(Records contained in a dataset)

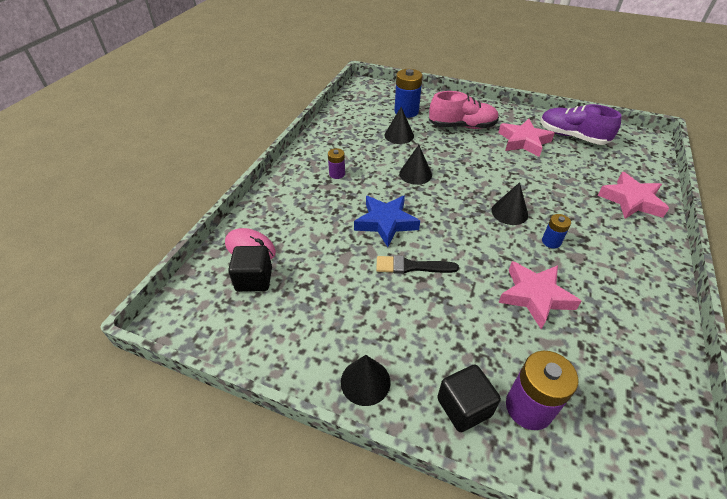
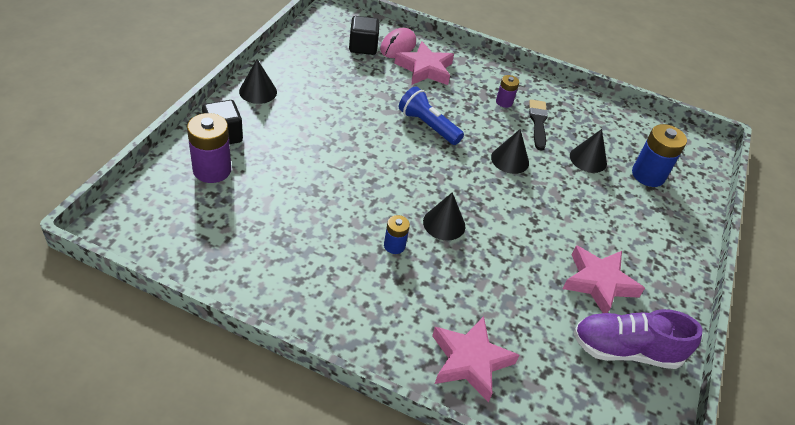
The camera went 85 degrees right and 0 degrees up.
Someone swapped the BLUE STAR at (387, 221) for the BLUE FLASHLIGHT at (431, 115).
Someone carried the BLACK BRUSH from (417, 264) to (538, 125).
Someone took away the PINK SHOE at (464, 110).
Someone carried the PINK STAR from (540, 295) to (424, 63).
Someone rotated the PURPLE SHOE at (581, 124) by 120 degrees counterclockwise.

### ACTIVITY
Lines holding the word "carried" should be copied from the entries above.

### OUTPUT FOR THIS TASK
Someone carried the BLACK BRUSH from (417, 264) to (538, 125).
Someone carried the PINK STAR from (540, 295) to (424, 63).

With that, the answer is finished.